= Colored shape movement records =
== == ==
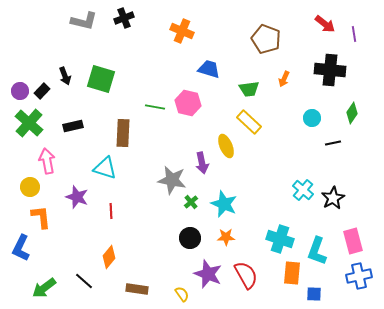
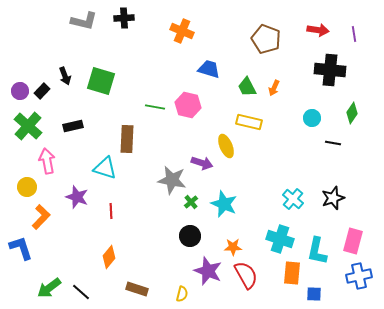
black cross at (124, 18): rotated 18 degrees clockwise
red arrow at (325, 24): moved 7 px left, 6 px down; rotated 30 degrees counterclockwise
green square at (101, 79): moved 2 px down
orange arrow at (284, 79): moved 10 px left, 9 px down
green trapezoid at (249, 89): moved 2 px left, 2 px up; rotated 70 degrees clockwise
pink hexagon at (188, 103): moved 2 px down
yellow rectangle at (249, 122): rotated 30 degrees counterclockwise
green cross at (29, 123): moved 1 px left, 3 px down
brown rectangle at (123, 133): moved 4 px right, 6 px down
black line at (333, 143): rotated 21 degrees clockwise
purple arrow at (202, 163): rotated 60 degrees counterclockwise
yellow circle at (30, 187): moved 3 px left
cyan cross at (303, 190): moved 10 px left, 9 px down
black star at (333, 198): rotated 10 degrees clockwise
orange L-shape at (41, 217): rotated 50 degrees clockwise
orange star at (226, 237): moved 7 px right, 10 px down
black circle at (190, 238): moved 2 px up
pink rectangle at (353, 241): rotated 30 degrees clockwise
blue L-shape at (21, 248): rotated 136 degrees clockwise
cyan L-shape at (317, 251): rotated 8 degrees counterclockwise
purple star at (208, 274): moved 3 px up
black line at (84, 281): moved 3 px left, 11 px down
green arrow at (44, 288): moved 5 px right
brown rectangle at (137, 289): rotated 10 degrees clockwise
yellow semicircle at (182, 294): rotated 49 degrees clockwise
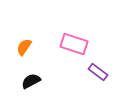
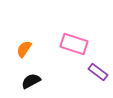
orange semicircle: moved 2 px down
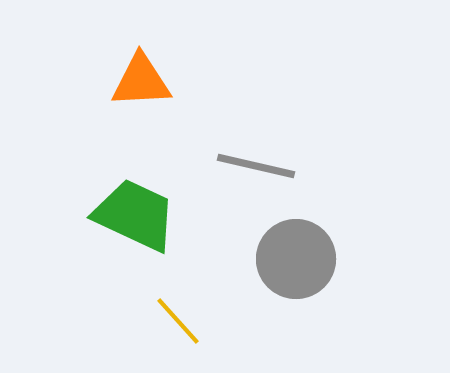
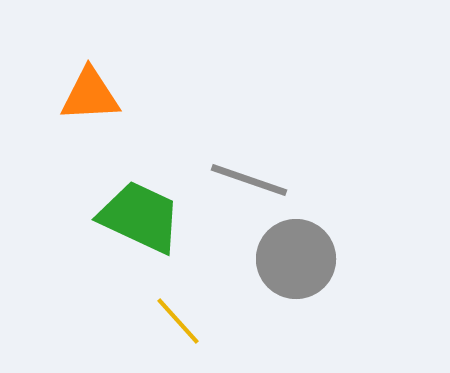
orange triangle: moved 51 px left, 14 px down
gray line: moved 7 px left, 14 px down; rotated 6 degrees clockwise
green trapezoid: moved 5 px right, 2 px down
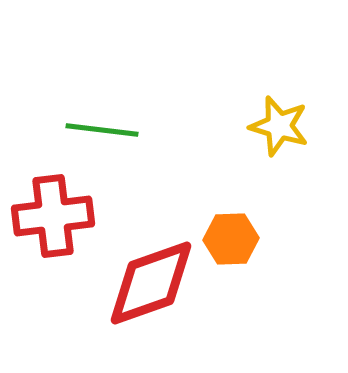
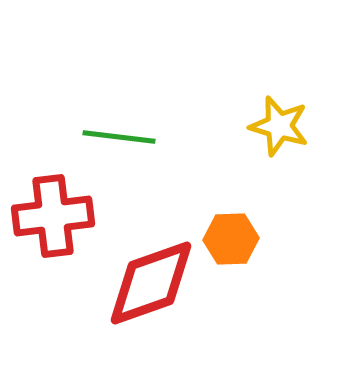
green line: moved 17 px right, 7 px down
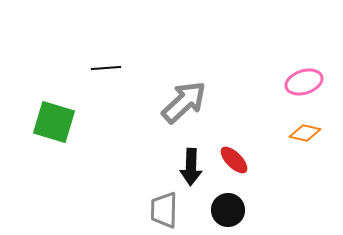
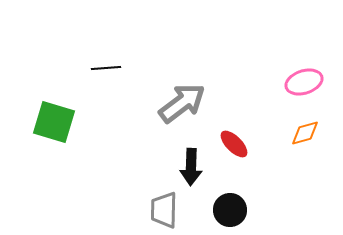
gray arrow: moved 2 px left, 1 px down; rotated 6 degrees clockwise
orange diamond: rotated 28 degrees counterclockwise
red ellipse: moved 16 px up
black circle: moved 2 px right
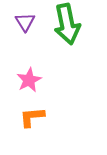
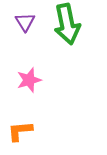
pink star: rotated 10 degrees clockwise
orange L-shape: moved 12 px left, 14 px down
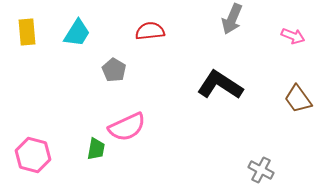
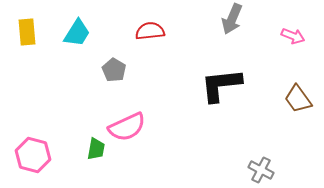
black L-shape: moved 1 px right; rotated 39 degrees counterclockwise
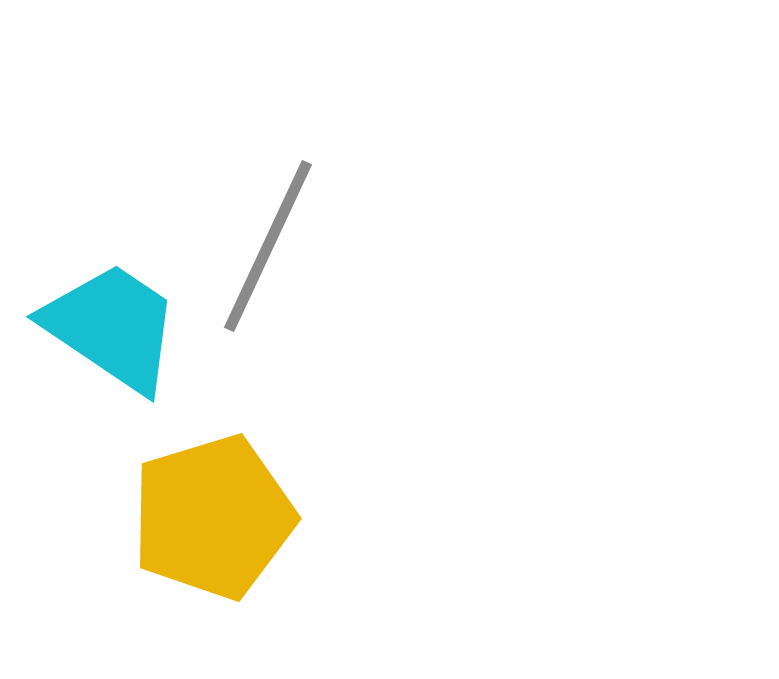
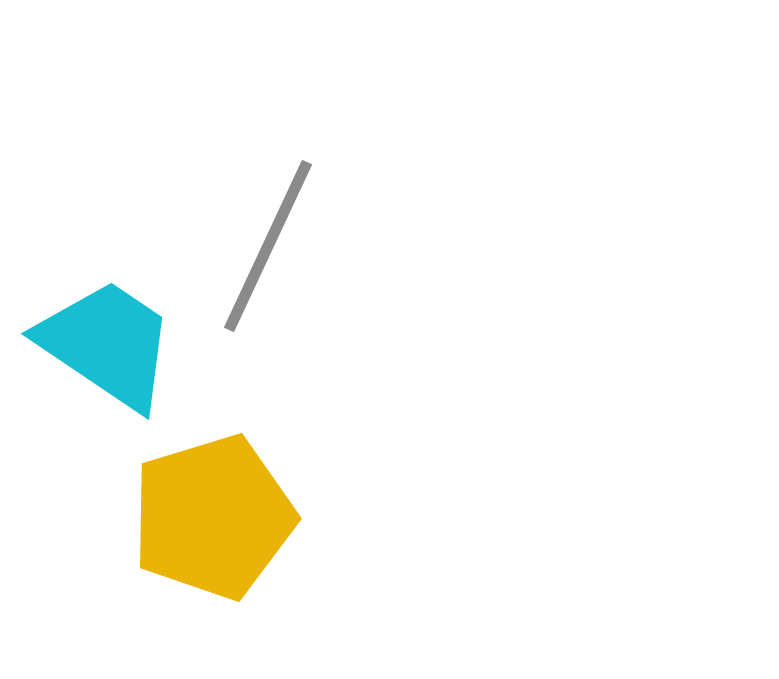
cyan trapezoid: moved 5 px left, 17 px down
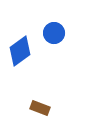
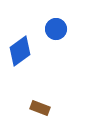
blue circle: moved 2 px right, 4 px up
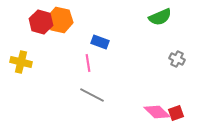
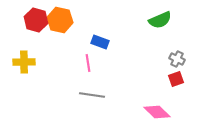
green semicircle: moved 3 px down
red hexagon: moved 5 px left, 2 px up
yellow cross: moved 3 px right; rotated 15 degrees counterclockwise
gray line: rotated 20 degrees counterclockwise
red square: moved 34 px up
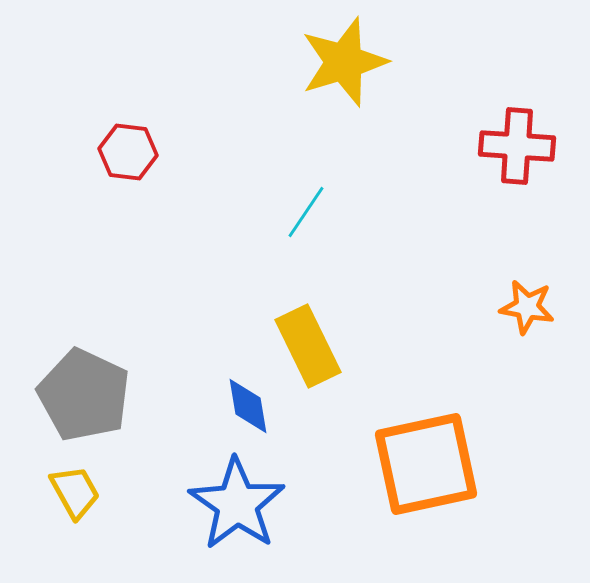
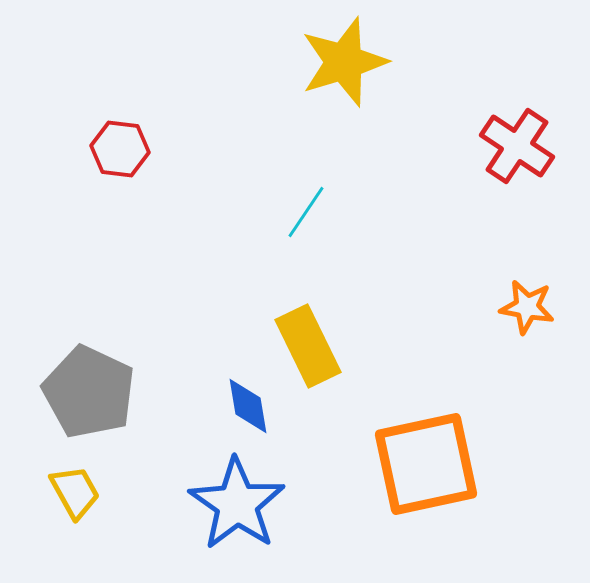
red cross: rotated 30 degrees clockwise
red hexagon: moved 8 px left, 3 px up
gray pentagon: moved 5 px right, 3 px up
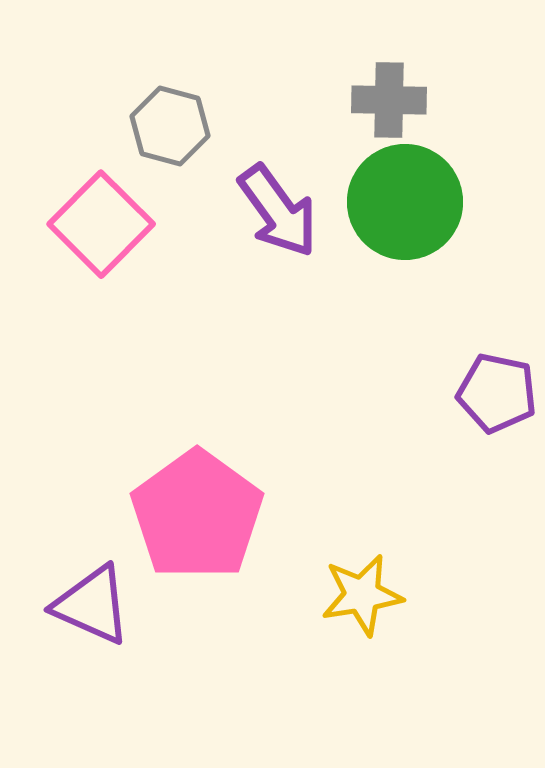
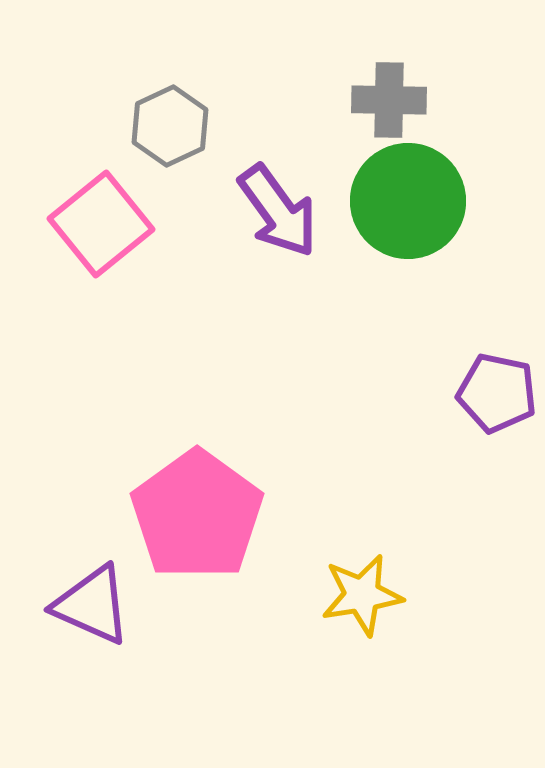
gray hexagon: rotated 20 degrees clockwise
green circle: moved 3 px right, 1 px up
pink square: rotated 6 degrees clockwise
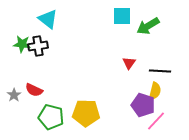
== == ==
= Problem =
Show each line in the entries that holds the string "blue".

= Answer section =
blue L-shape at (21, 248): rotated 136 degrees clockwise
blue circle: moved 2 px right, 4 px up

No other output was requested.